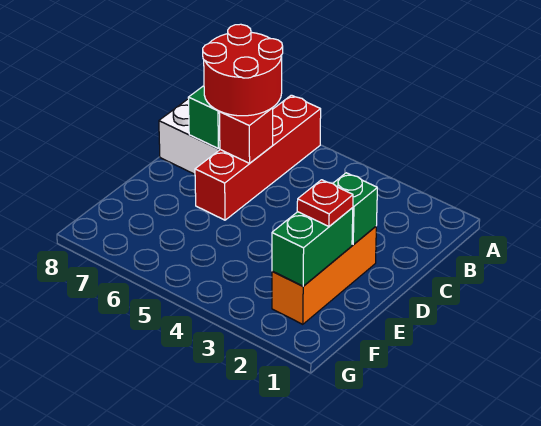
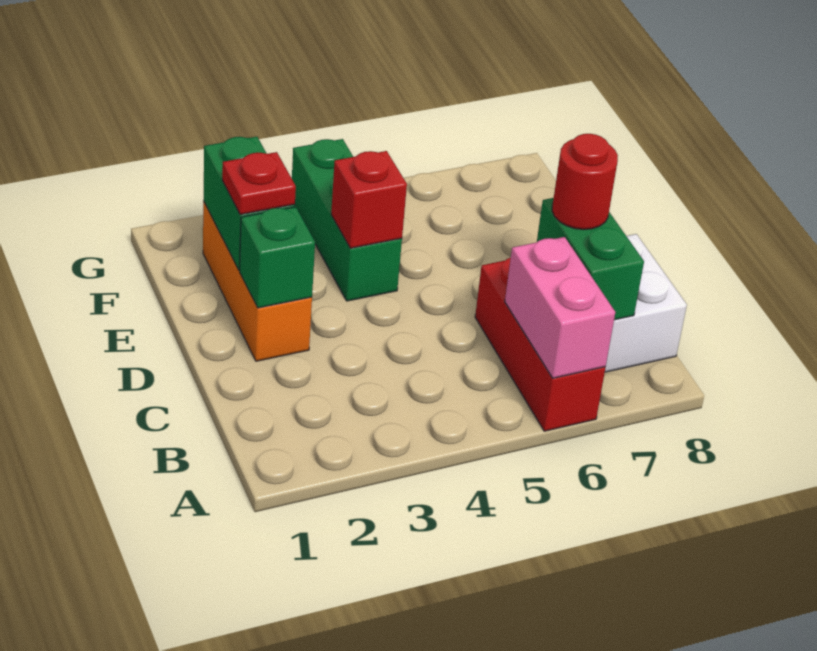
red 1x4 brick [195,95,321,220] -> red 1x3 brick [475,258,605,431]
none -> pink 1x2 brick [505,237,615,378]
red 2x2 round brick [203,24,283,116] -> red 1x1 round brick [552,134,618,230]
red 1x1 brick [219,108,273,163] -> red 1x1 brick moved to [331,151,407,248]
none -> green 1x3 brick [292,139,402,301]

────────────────────

◆ **TASK REQUIREMENTS**: What is needed is the number of lines in the entries that contain the word "none", written alone.

◆ **REPLY**: 2